* PROBLEM DETAILS
Please reproduce the listing verbatim, without its images.

* AVAILABLE DATA
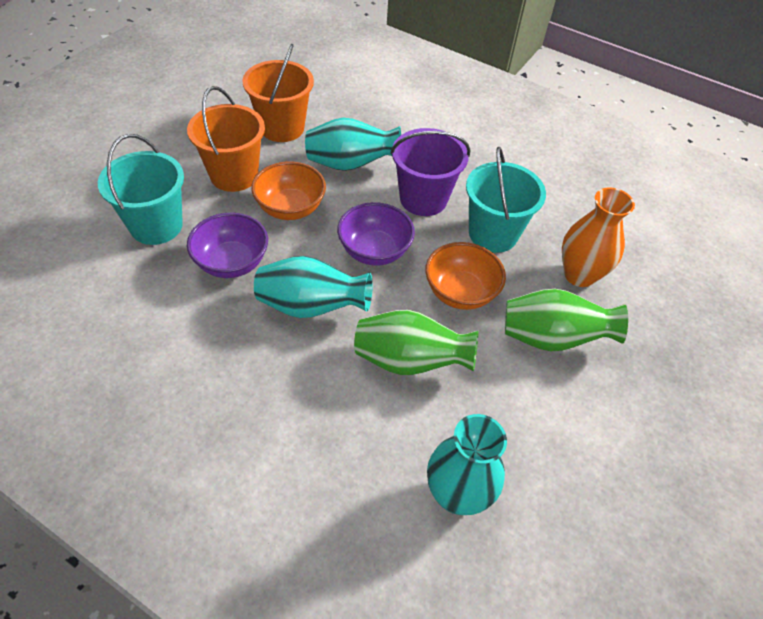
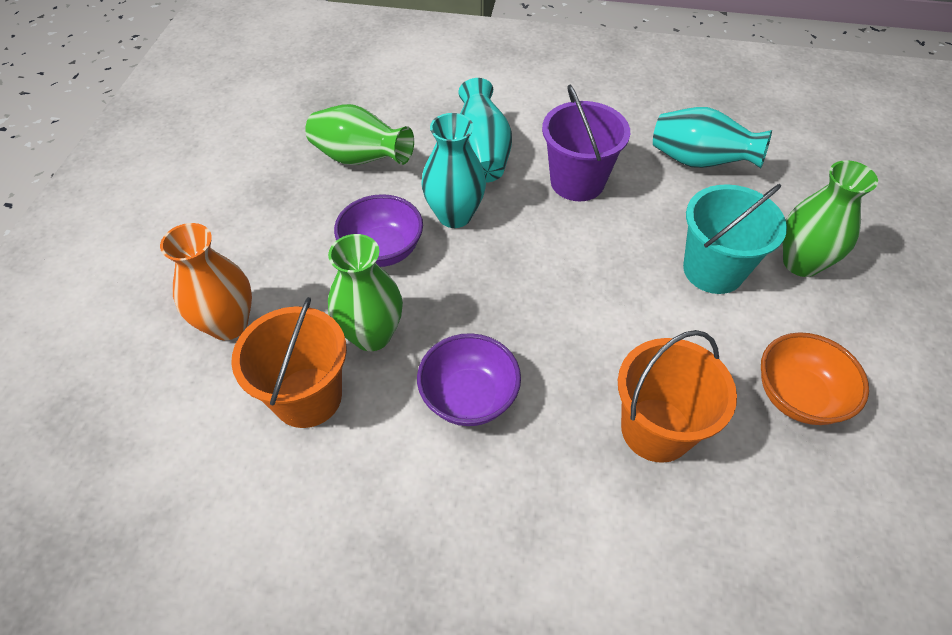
green vase: 2 -> 3
orange bowl: 2 -> 1
turquoise bucket: 2 -> 1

* PROBLEM SOLUTION
green vase: 2 -> 3
orange bowl: 2 -> 1
turquoise bucket: 2 -> 1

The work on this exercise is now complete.